[Dataset excerpt Boundary: Start]

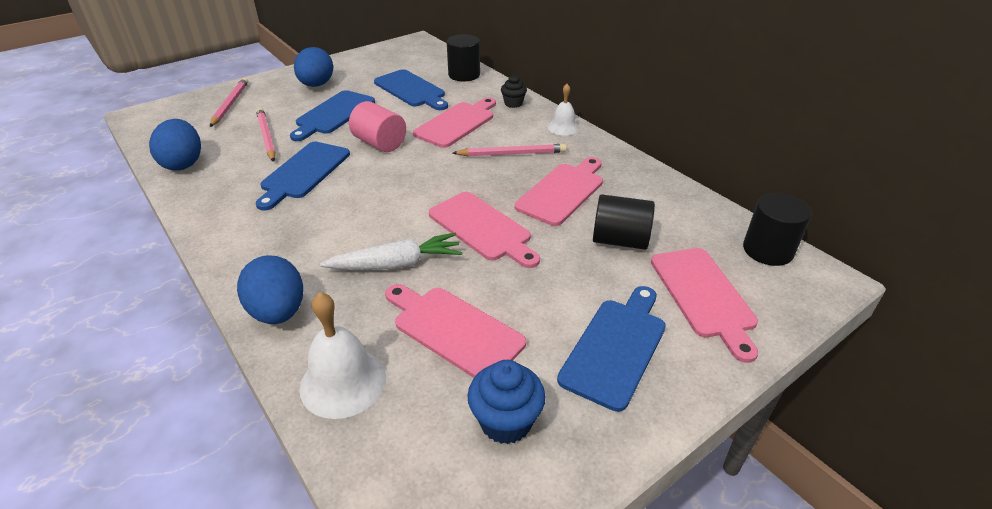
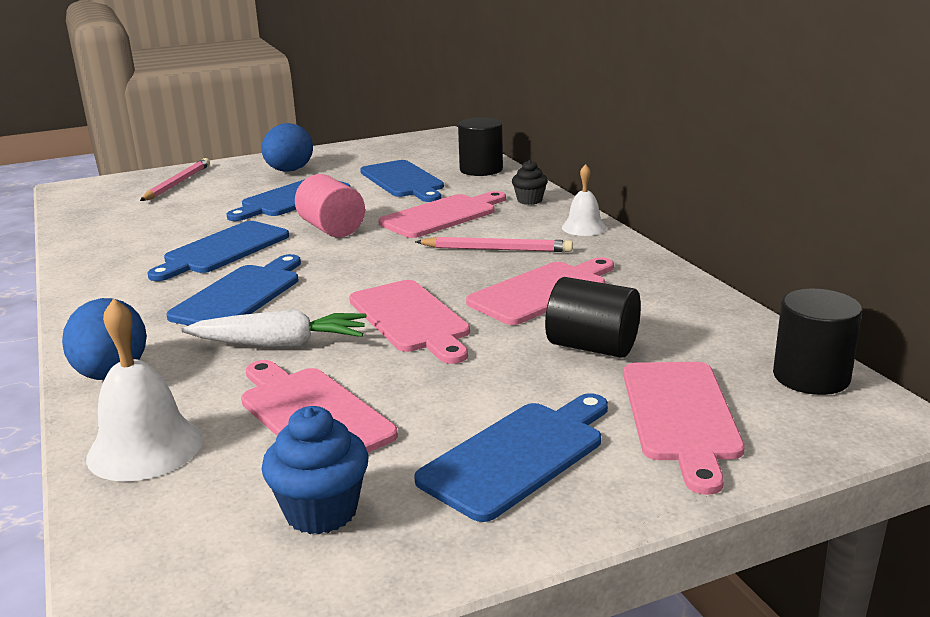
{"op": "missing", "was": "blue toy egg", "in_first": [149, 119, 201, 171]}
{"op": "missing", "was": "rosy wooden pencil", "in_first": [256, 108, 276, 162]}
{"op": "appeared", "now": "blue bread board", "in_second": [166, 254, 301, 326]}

[Dataset excerpt Boundary: End]

_Task requirements_: Once the pictures are dropped, please print every remaining line of the material verbatim.

_Finished exercise_:
{"op": "missing", "was": "blue toy egg", "in_first": [149, 119, 201, 171]}
{"op": "missing", "was": "rosy wooden pencil", "in_first": [256, 108, 276, 162]}
{"op": "appeared", "now": "blue bread board", "in_second": [166, 254, 301, 326]}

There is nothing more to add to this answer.